### Task instructions
Find every line containing the word "orange" in the records below; report only how many there are.

### Given records
------------------------------------------------

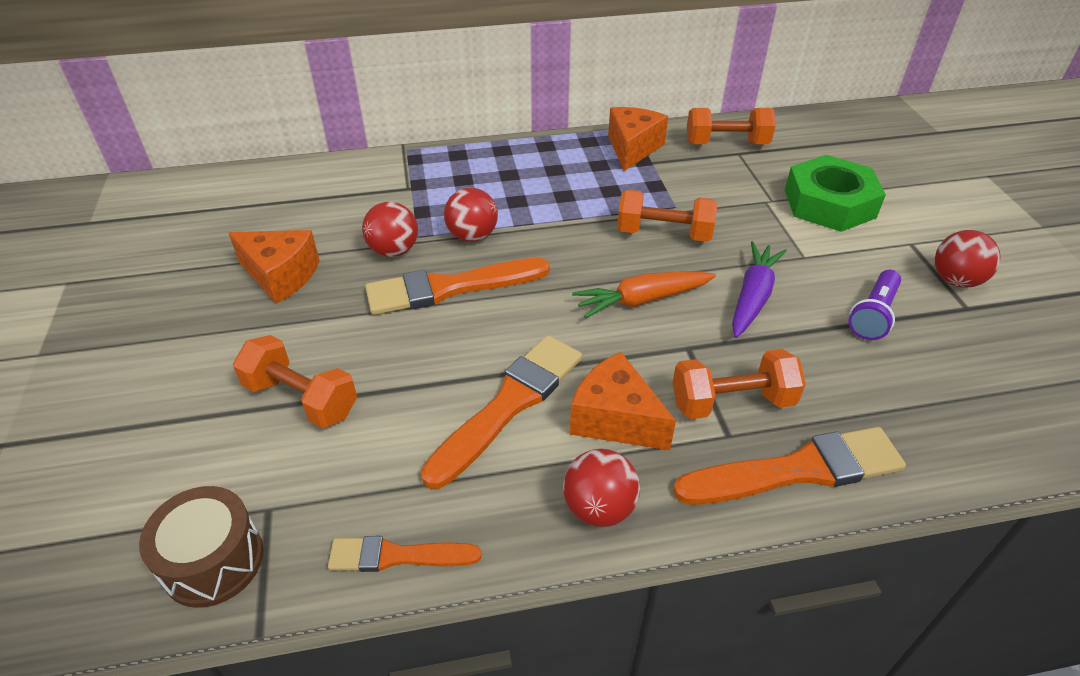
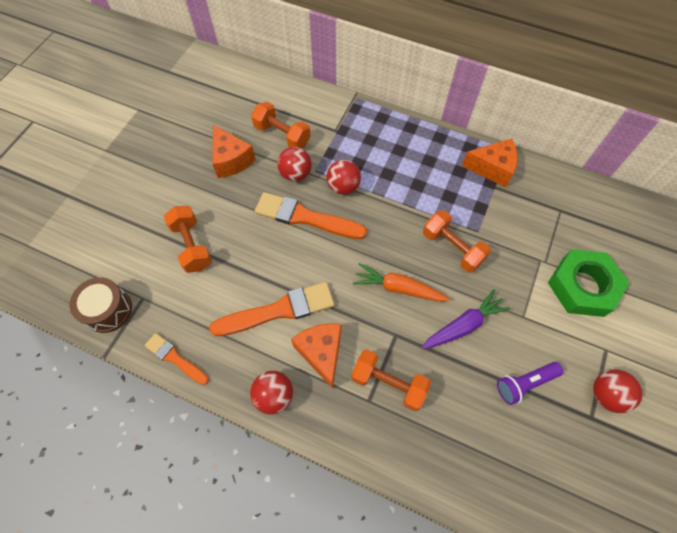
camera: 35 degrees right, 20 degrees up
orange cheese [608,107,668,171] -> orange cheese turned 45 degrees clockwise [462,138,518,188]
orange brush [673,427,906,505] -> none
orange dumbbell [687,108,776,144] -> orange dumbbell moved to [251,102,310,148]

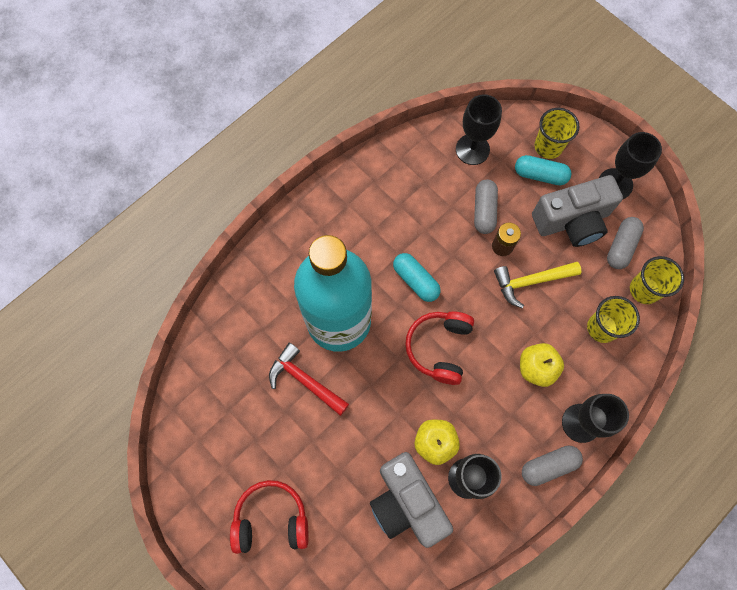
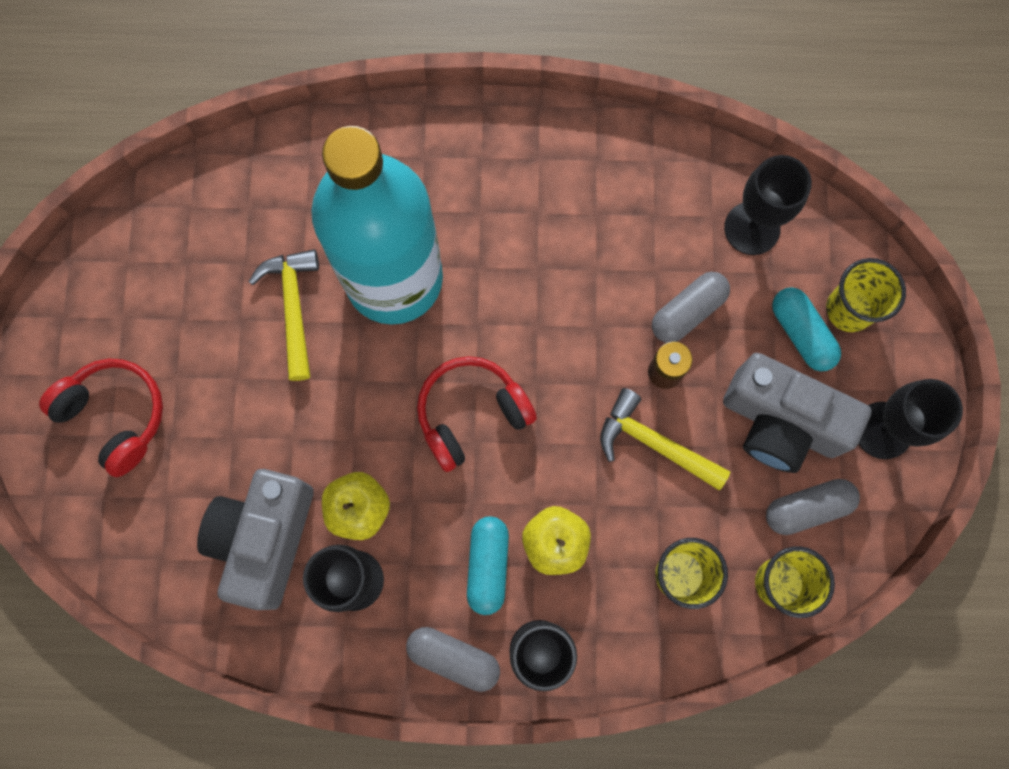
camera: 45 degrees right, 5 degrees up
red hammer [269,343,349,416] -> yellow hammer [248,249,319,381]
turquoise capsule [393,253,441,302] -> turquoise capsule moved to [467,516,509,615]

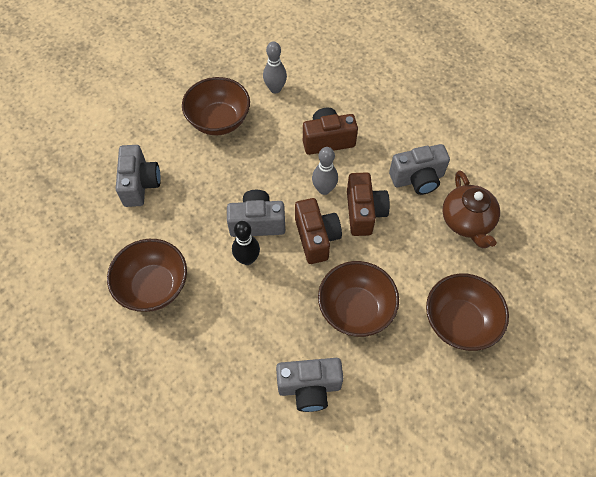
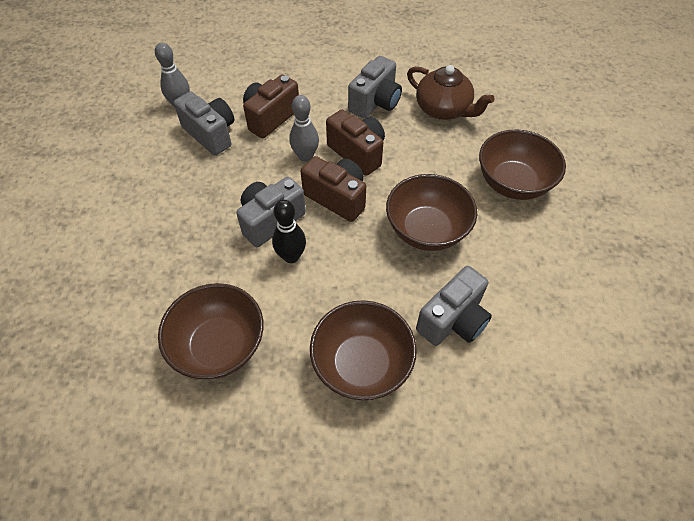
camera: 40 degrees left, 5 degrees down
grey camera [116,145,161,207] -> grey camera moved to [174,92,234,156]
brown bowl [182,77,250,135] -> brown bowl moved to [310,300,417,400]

------------------------------------------------

### Result for this task
3